Saved entries
---*---

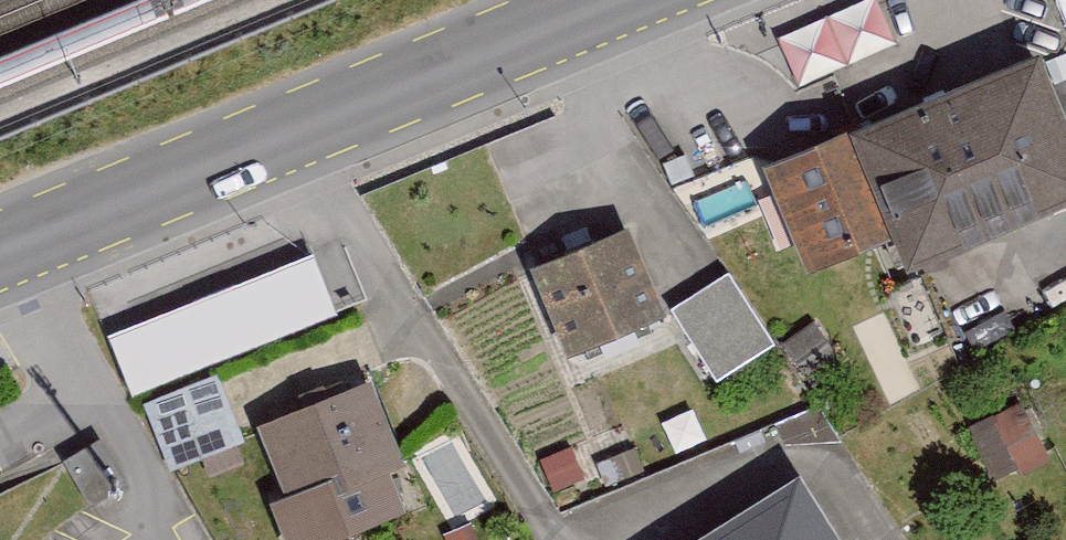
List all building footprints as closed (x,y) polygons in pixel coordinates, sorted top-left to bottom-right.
[(789,79),(890,49),(876,1),(775,31),(789,79)] [(767,190),(810,290),(891,256),(907,293),(1065,226),(1065,149),(1035,77),(767,190)] [(626,241),(527,280),(566,378),(664,339),(626,241)] [(314,267),(105,346),(129,409),(338,329),(314,267)] [(718,287),(667,322),(715,390),(765,355),(718,287)] [(810,332),(780,353),(814,401),(845,379),(810,332)] [(216,390),(142,418),(169,486),(242,458),(216,390)] [(255,442),(282,510),(265,516),(275,539),(367,539),(425,517),(376,394),(255,442)] [(95,453),(62,469),(85,516),(118,500),(95,453)] [(733,539),(825,539),(799,499),(733,539)]
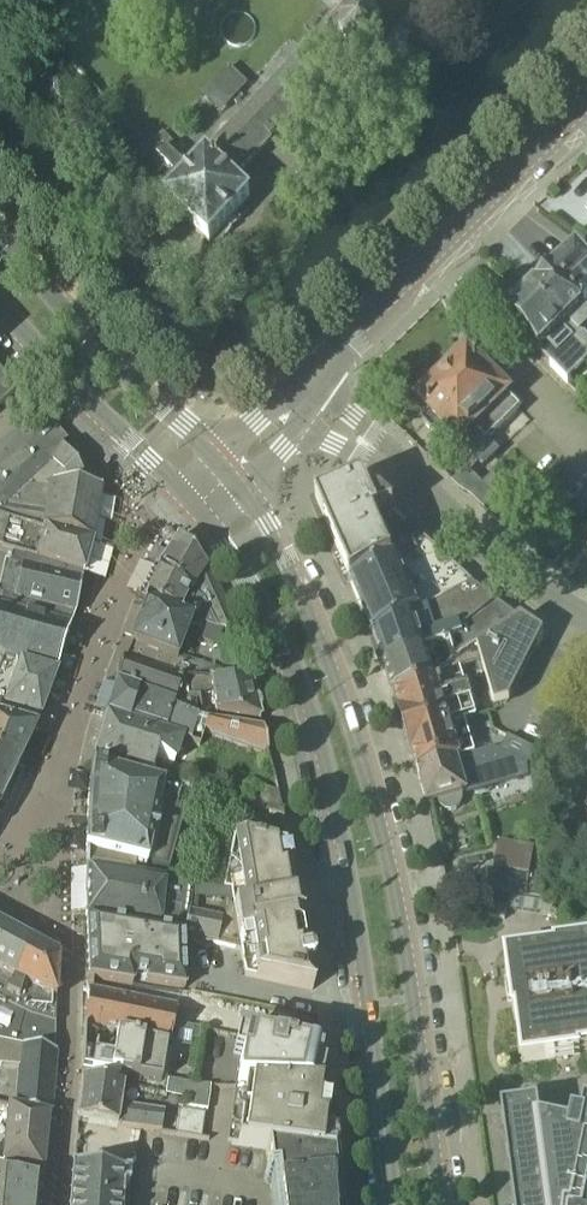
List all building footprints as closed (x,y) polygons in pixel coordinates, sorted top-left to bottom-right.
[(341,9),(343,7),(337,0),(332,0),(341,9)] [(363,14),(354,13),(351,15),(343,7),(341,9),(263,92),(289,116),(349,52),(358,53),(366,50),(373,44),(376,35),(375,27),(370,19),(363,14)] [(249,85),(230,67),(203,96),(222,113),(249,85)] [(229,181),(289,116),(263,92),(207,153),(207,154),(190,172),(176,159),(183,152),(164,132),(148,147),(138,134),(135,137),(128,142),(157,173),(163,168),(173,178),(166,186),(173,191),(163,202),(208,243),(215,235),(221,241),(247,212),(240,206),(248,198),(229,181)] [(574,247),(550,272),(586,309),(586,259),(575,247),(574,247)] [(528,294),(586,356),(586,337),(585,335),(583,336),(581,334),(586,327),(586,309),(550,272),(528,294)] [(528,294),(505,316),(564,378),(573,370),(576,374),(586,364),(586,356),(528,294)] [(520,407),(468,353),(463,357),(459,357),(454,363),(454,367),(449,371),(447,369),(445,371),(446,371),(440,378),(439,377),(437,379),(439,381),(435,385),(431,385),(426,391),(426,395),(421,399),(432,410),(422,419),(440,437),(450,428),(485,463),(497,451),(488,440),(520,407)] [(16,395),(0,376),(0,409),(16,395)] [(92,545),(101,492),(85,457),(68,442),(39,411),(0,445),(0,518),(92,545)] [(494,477),(484,487),(468,471),(455,483),(460,490),(473,497),(495,519),(516,499),(494,477)] [(410,544),(425,538),(396,512),(378,495),(371,499),(364,483),(363,483),(363,484),(318,503),(327,526),(352,586),(382,568),(399,560),(415,554),(410,544)] [(35,560),(83,576),(92,545),(0,518),(0,550),(35,560)] [(157,570),(159,571),(185,592),(189,584),(204,616),(231,616),(213,578),(181,541),(179,538),(157,570)] [(419,612),(475,585),(473,583),(425,538),(410,544),(415,554),(399,560),(382,568),(352,586),(373,635),(374,637),(412,616),(419,612)] [(82,581),(5,561),(0,579),(0,594),(75,615),(82,581)] [(144,600),(146,601),(210,628),(211,628),(214,629),(238,631),(231,616),(204,616),(189,584),(185,592),(159,571),(144,600)] [(412,616),(374,637),(384,666),(425,653),(424,649),(461,637),(460,632),(463,631),(499,603),(475,585),(419,612),(412,616)] [(71,628),(75,615),(0,594),(0,608),(71,628)] [(136,630),(131,644),(177,661),(178,660),(190,627),(198,630),(196,635),(206,638),(211,628),(210,628),(146,601),(145,603),(142,607),(139,615),(139,620),(138,622),(135,630),(136,630)] [(425,653),(384,666),(394,697),(395,696),(395,697),(435,682),(443,679),(442,676),(456,666),(478,650),(497,637),(521,620),(499,603),(463,631),(460,632),(461,637),(424,649),(425,653)] [(56,672),(71,628),(0,608),(0,655),(56,672)] [(497,637),(478,650),(495,706),(508,702),(536,646),(539,647),(544,635),(542,634),(540,636),(522,624),(524,621),(521,620),(497,637)] [(181,661),(178,660),(177,661),(131,644),(124,659),(183,680),(188,680),(199,680),(213,682),(217,671),(183,658),(181,661)] [(39,720),(56,675),(56,672),(0,655),(0,709),(39,720)] [(197,712),(195,697),(188,697),(188,680),(183,680),(124,659),(122,659),(116,684),(174,704),(172,708),(194,717),(197,712)] [(435,682),(395,697),(406,734),(464,721),(465,722),(476,718),(472,702),(473,701),(469,688),(442,696),(439,683),(444,681),(443,679),(435,682)] [(188,680),(188,697),(195,697),(199,696),(201,716),(236,717),(260,720),(252,687),(213,682),(199,680),(188,680)] [(164,730),(172,708),(174,704),(116,684),(115,684),(106,713),(164,730)] [(172,708),(164,730),(192,738),(195,730),(268,752),(263,730),(239,727),(199,719),(194,717),(172,708)] [(92,767),(133,780),(136,768),(149,771),(154,756),(172,763),(180,740),(191,743),(192,738),(164,730),(106,713),(105,716),(105,717),(93,756),(92,767)] [(464,721),(406,734),(417,772),(462,761),(462,759),(456,742),(470,738),(465,722),(464,721)] [(17,768),(34,732),(0,722),(0,763),(17,768)] [(462,761),(417,772),(418,774),(419,775),(422,774),(424,782),(421,783),(428,806),(439,803),(442,807),(446,811),(451,811),(457,810),(461,806),(463,801),(462,796),(467,794),(463,778),(505,765),(508,755),(492,750),(462,759),(462,761)] [(584,764),(579,763),(578,765),(586,768),(586,755),(584,764)] [(7,790),(17,768),(0,763),(0,804),(7,790)] [(89,790),(86,866),(109,870),(108,854),(147,864),(158,803),(174,807),(178,794),(161,789),(133,780),(92,767),(89,790)] [(281,814),(276,792),(249,784),(243,803),(281,814)] [(225,920),(219,919),(214,943),(240,949),(245,975),(259,978),(312,990),(289,853),(258,844),(232,838),(221,888),(226,889),(224,901),(228,902),(225,920)] [(86,917),(183,936),(214,943),(219,919),(188,913),(192,896),(224,901),(226,889),(221,888),(163,879),(109,870),(86,866),(86,917)] [(538,878),(496,871),(493,891),(540,898),(538,878)] [(480,903),(478,914),(505,920),(507,908),(480,903)] [(183,936),(86,917),(89,978),(132,985),(133,978),(147,980),(147,982),(185,989),(183,936)] [(55,1012),(55,999),(57,959),(0,928),(0,1003),(30,1018),(55,1025),(55,1012)] [(555,947),(556,951),(505,957),(514,1028),(518,1027),(525,1072),(574,1065),(574,1062),(586,1061),(586,944),(555,947)] [(247,1017),(242,1038),(321,1056),(320,1045),(322,1045),(319,1024),(320,1024),(319,1022),(317,1022),(315,1013),(318,1013),(315,992),(316,992),(315,990),(312,990),(259,978),(256,994),(261,995),(256,1016),(247,1017)] [(85,991),(82,1026),(123,1036),(167,1045),(170,1045),(175,1023),(177,1003),(158,1001),(133,997),(85,991)] [(21,1046),(55,1052),(55,1025),(30,1018),(0,1003),(0,1043),(21,1046)] [(176,1045),(194,1047),(195,1028),(177,1026),(176,1045)] [(83,1066),(81,1066),(81,1069),(82,1069),(161,1081),(167,1045),(123,1036),(120,1057),(85,1051),(83,1066)] [(237,1088),(240,1088),(313,1091),(319,1091),(318,1091),(323,1070),(323,1069),(323,1068),(322,1058),(320,1058),(321,1056),(242,1038),(237,1037),(236,1039),(250,1042),(246,1061),(240,1059),(237,1088)] [(1,1066),(19,1068),(21,1046),(0,1043),(0,1066),(1,1066)] [(21,1046),(19,1068),(19,1071),(54,1074),(56,1052),(55,1052),(21,1046)] [(19,1071),(17,1090),(16,1092),(52,1096),(54,1074),(19,1071)] [(207,1110),(210,1086),(168,1080),(166,1095),(184,1098),(183,1102),(187,1102),(186,1108),(207,1110)] [(80,1081),(77,1121),(161,1133),(164,1113),(120,1107),(123,1088),(80,1081)] [(232,1144),(266,1149),(335,1160),(335,1159),(332,1158),(333,1154),(330,1133),(322,1132),(326,1106),(317,1105),(319,1091),(313,1091),(240,1088),(240,1090),(235,1089),(227,1142),(232,1142),(232,1144)] [(14,1112),(48,1117),(50,1117),(52,1096),(16,1092),(15,1107),(14,1112)] [(586,1110),(585,1120),(573,1118),(571,1129),(542,1123),(539,1104),(502,1109),(515,1204),(586,1204),(586,1110)] [(4,1137),(43,1145),(44,1137),(46,1137),(48,1117),(14,1112),(15,1107),(7,1106),(4,1137)] [(179,1110),(179,1112),(175,1135),(201,1139),(205,1114),(179,1110)] [(43,1145),(4,1137),(2,1165),(42,1175),(44,1155),(42,1154),(43,1145)] [(266,1149),(269,1173),(275,1173),(279,1204),(340,1204),(340,1198),(333,1199),(331,1182),(338,1181),(338,1180),(331,1180),(329,1159),(335,1160),(266,1149)] [(122,1170),(73,1168),(70,1204),(120,1204),(122,1170)] [(42,1180),(0,1176),(0,1204),(39,1204),(42,1180)]
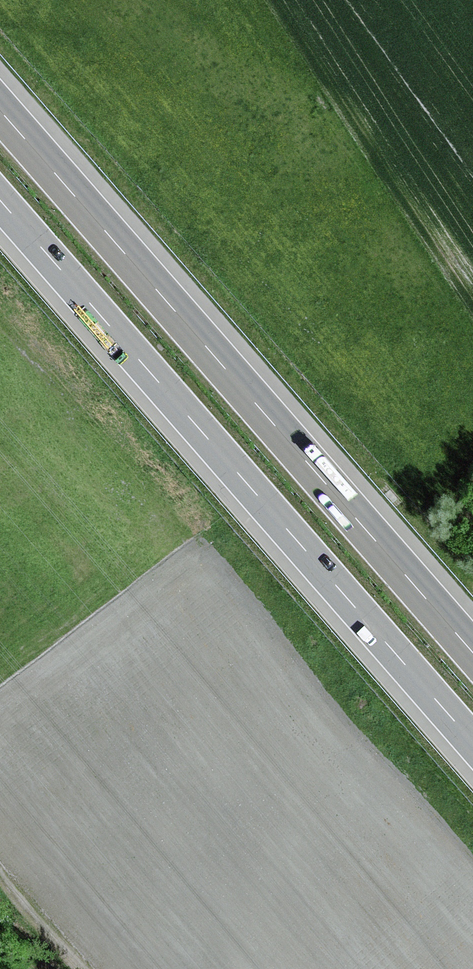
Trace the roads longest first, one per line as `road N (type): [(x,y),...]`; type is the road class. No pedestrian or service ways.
road 1 (motorway): [(0,194),(472,741)]
road 2 (motorway): [(472,652),(0,108)]

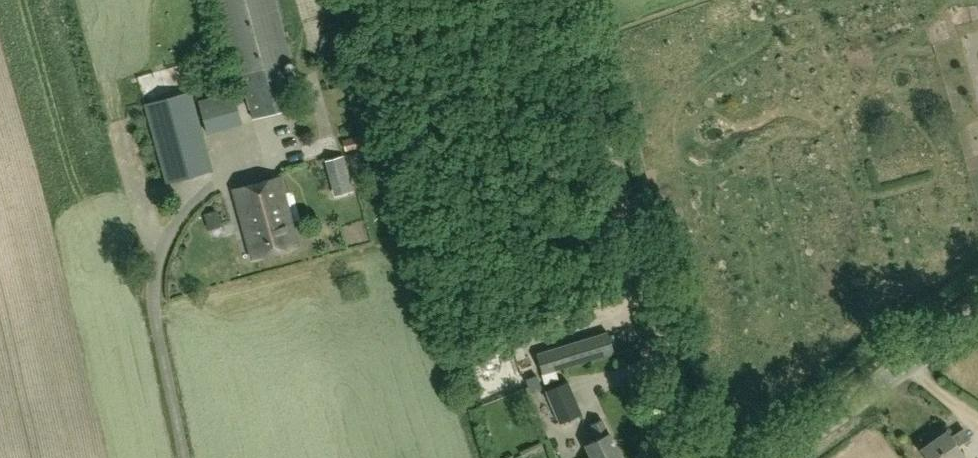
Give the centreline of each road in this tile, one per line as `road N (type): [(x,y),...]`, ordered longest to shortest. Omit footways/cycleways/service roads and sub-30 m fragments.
road 1 (track): [(564,0),(703,457)]
road 2 (tertiary): [(780,457),(977,319)]

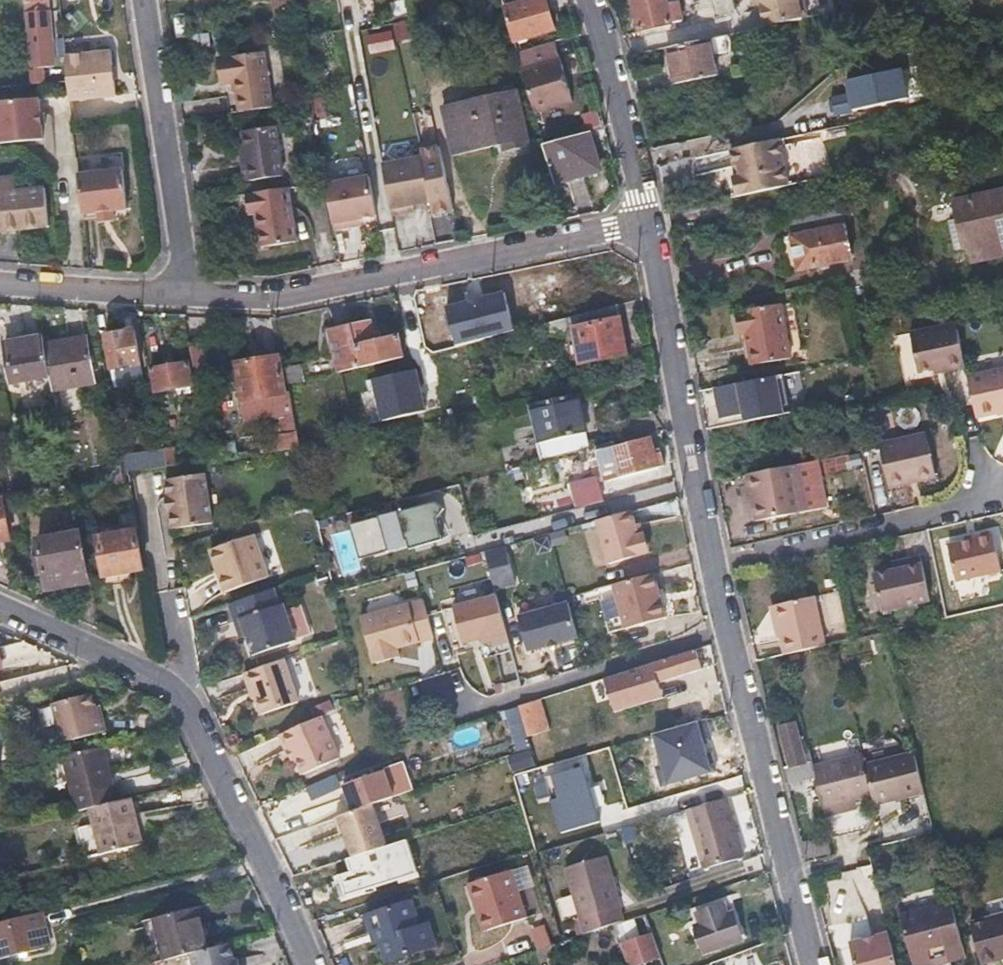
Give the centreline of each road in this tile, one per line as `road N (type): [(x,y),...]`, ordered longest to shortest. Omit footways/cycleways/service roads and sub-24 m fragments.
road 1 (residential): [(187,295),(261,297),(648,226)]
road 2 (residential): [(648,226),(712,566)]
road 3 (residential): [(725,633),(811,964)]
road 4 (residential): [(172,690),(187,703),(307,964)]
road 5 (residential): [(1002,495),(712,566)]
road 6 (residential): [(187,295),(145,0)]
road 7 (residential): [(446,696),(481,709),(725,633)]
road 8 (residential): [(587,0),(648,226)]
road 9 (residential): [(0,611),(172,690)]
road 10 (residential): [(0,283),(187,295)]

---*---

• Problem requirements
Filter the records for the word "cycleways" and show every line that has it.

• Task response
Give the centreline of each road in this tile, one per line as `road N (type): [(x,y),...]`, ordered longest to shortest. Omit footways/cycleways/service roads and sub-30 m fragments.
Give the centreline of each road in this tile, one per line as `road N (type): [(x,y),...]`, ordered longest to shortest. Omit footways/cycleways/service roads and sub-24 m fragments.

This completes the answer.